══ Provided entries

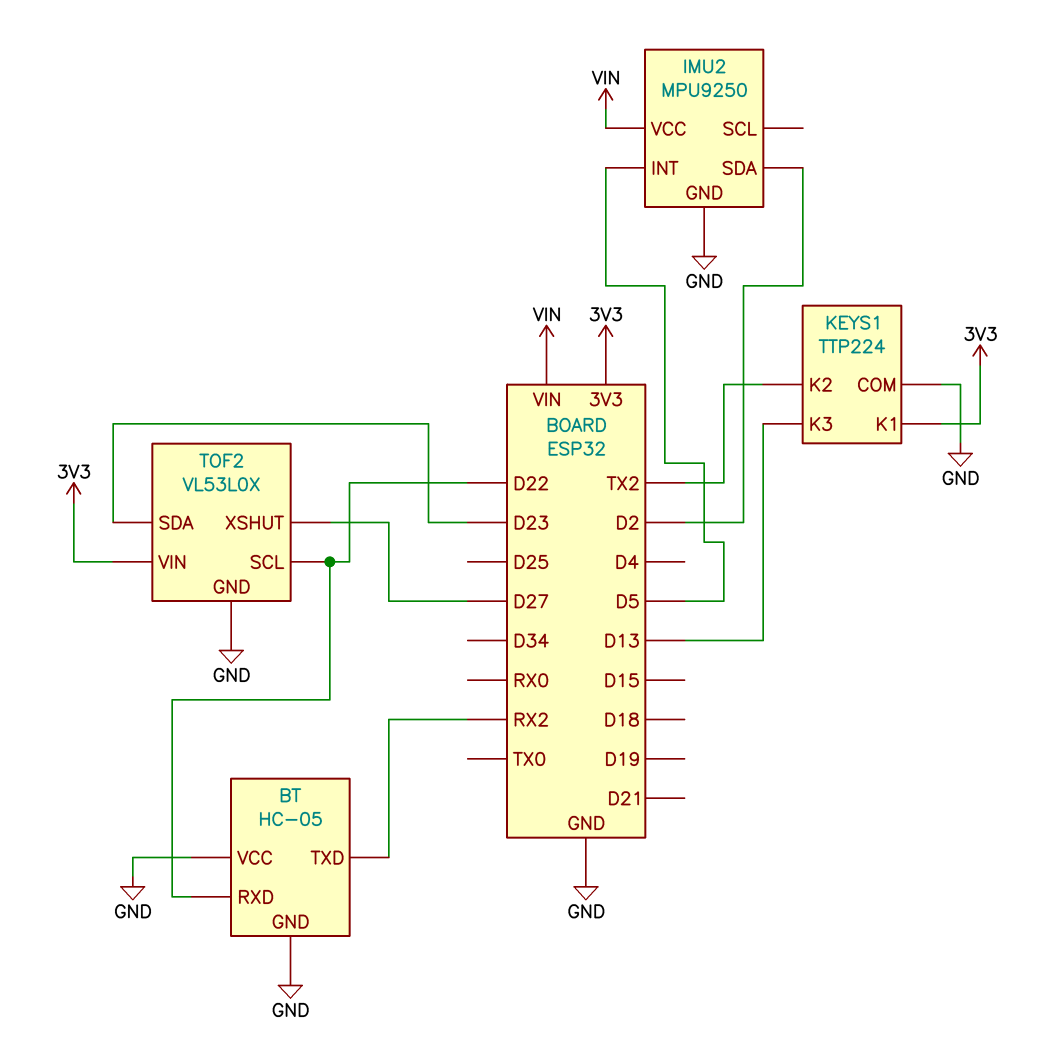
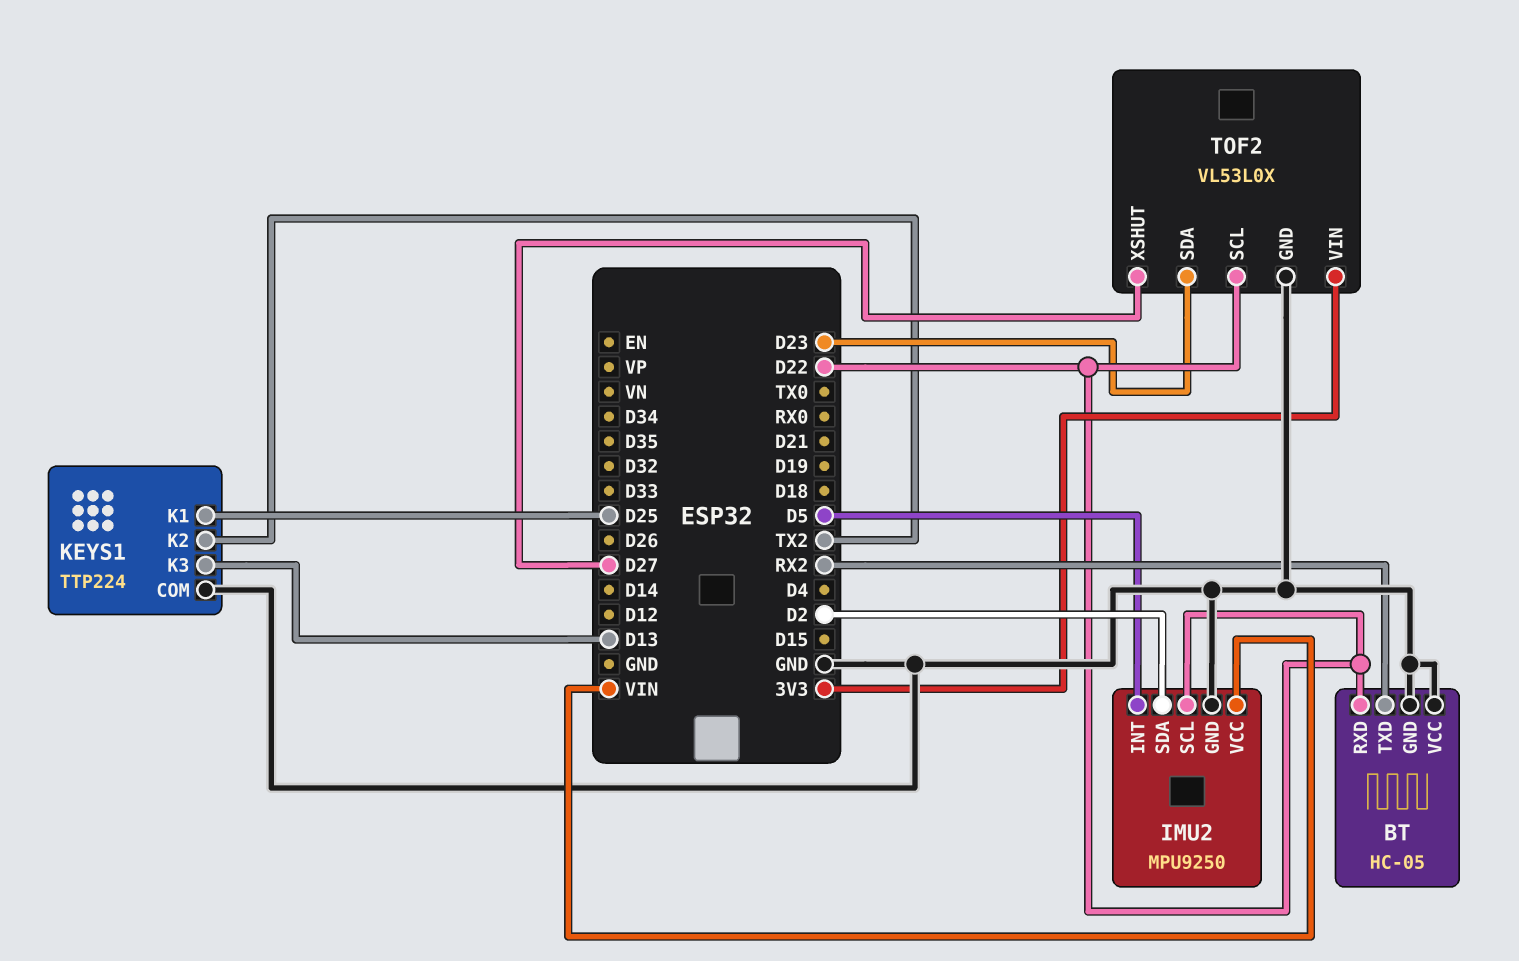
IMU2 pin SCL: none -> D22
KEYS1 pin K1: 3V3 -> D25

════
══ Provided entries

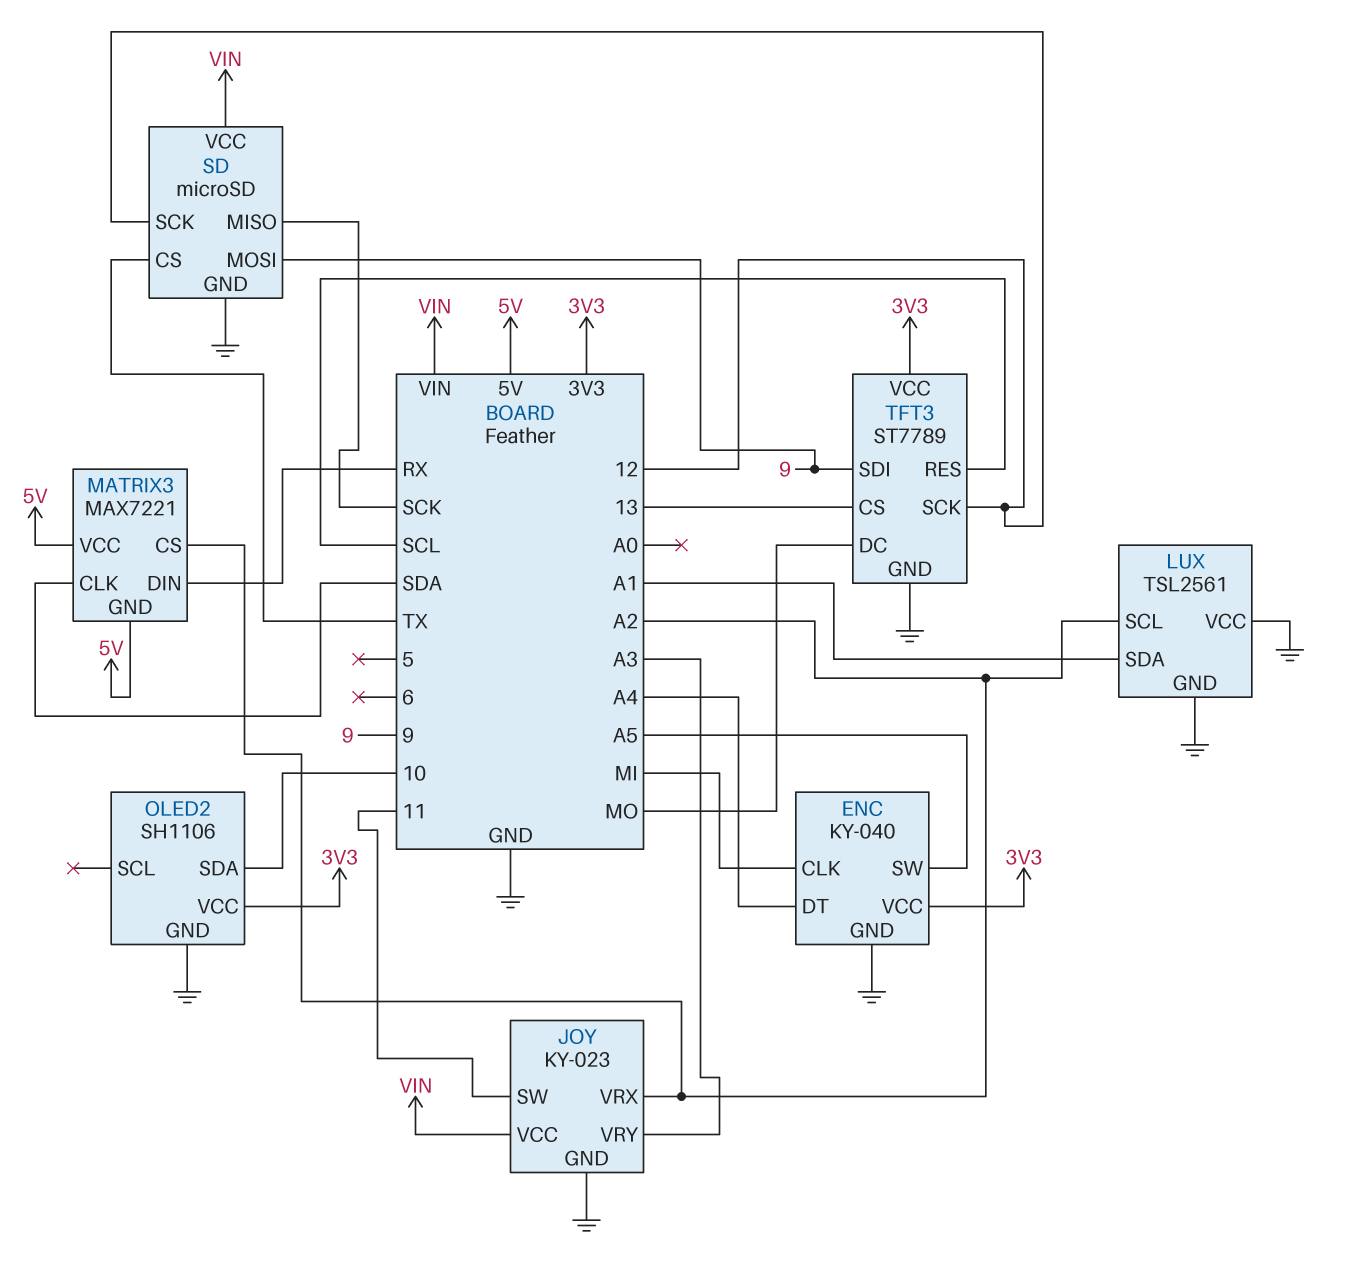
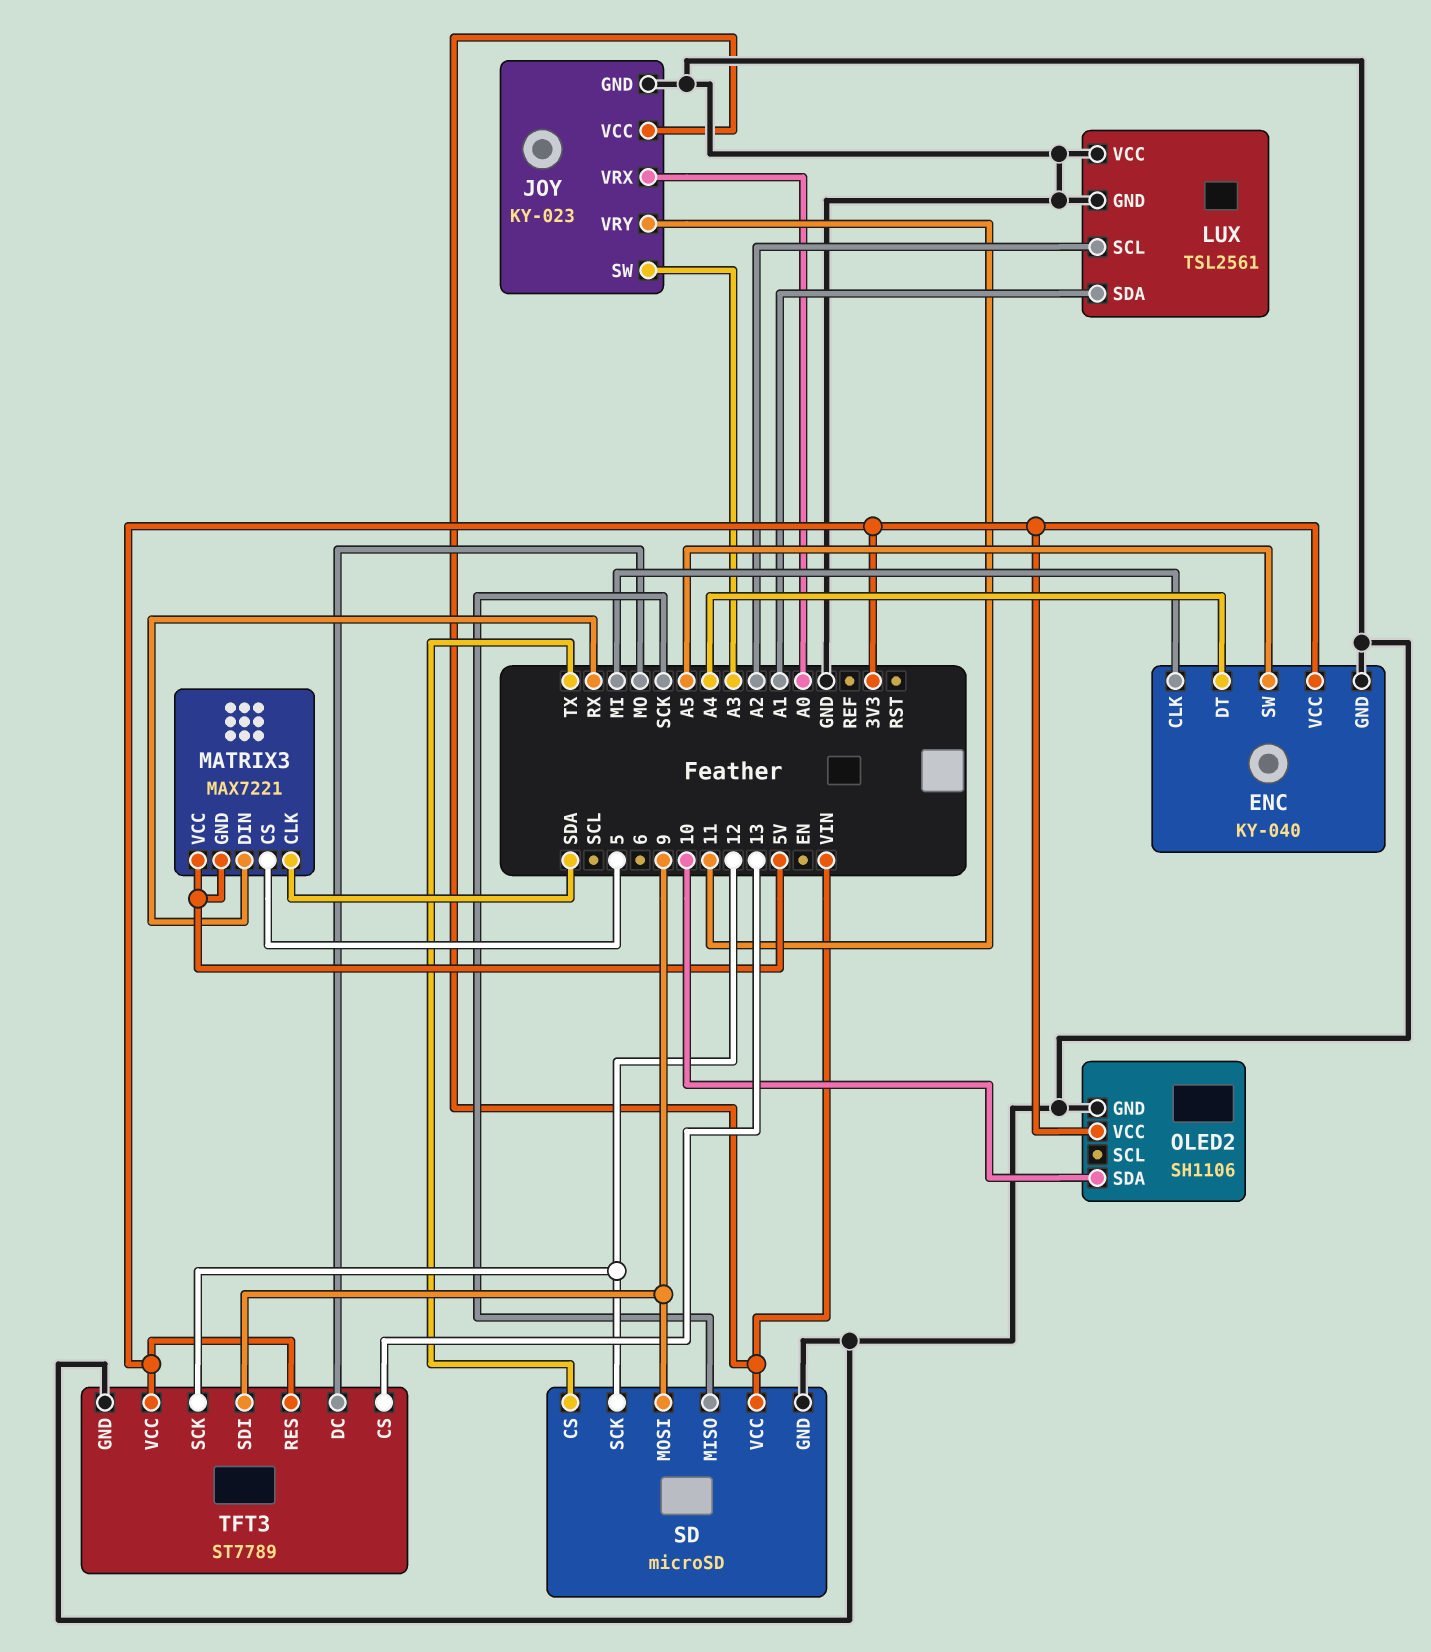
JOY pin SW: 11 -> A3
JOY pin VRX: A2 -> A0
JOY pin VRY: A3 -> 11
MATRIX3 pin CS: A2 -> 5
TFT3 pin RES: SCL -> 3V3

════
══ Provided entries

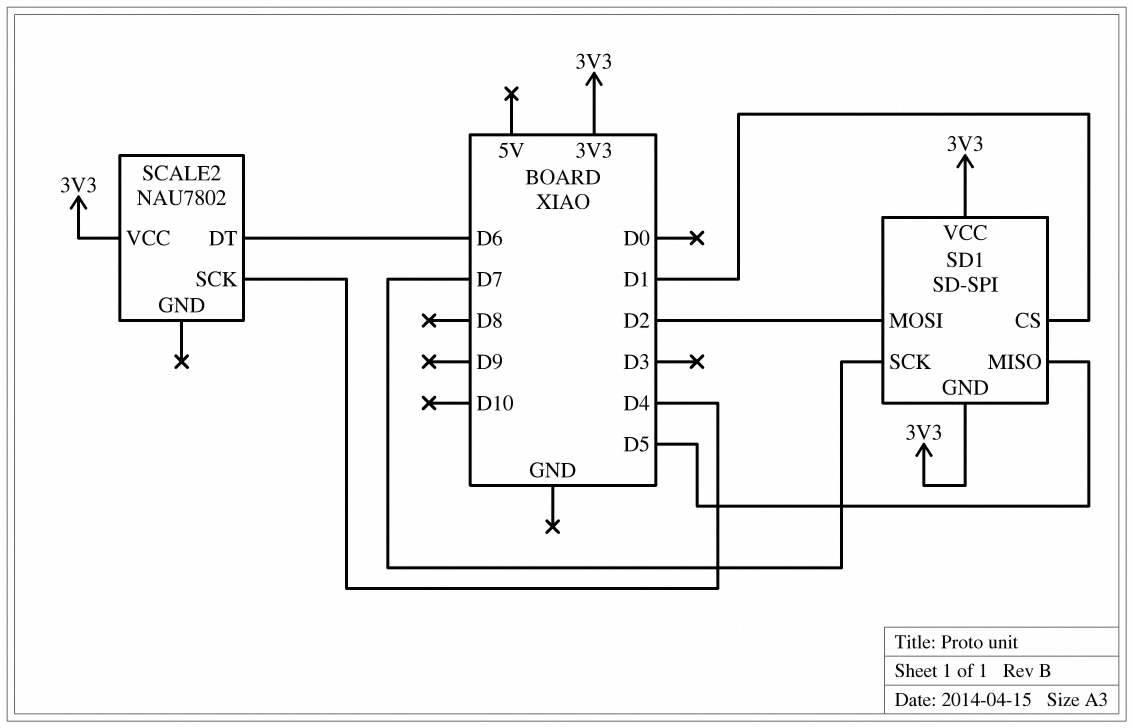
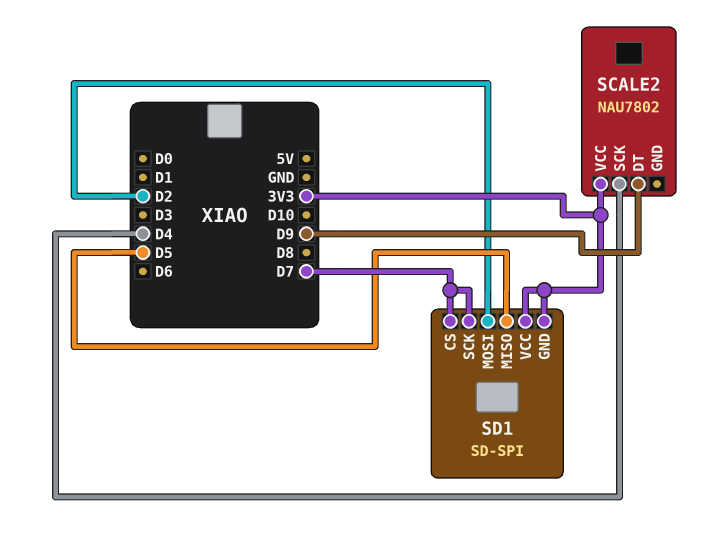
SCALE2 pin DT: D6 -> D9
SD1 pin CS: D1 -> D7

════

● Try it: Begin with the line above that has "JOY pin SW: 11 -> A3" and continue through the line that has "TFT3 pin RES: SCL -> 3V3", setting each one down exactly. Stop there.

● The completed task:
JOY pin SW: 11 -> A3
JOY pin VRX: A2 -> A0
JOY pin VRY: A3 -> 11
MATRIX3 pin CS: A2 -> 5
TFT3 pin RES: SCL -> 3V3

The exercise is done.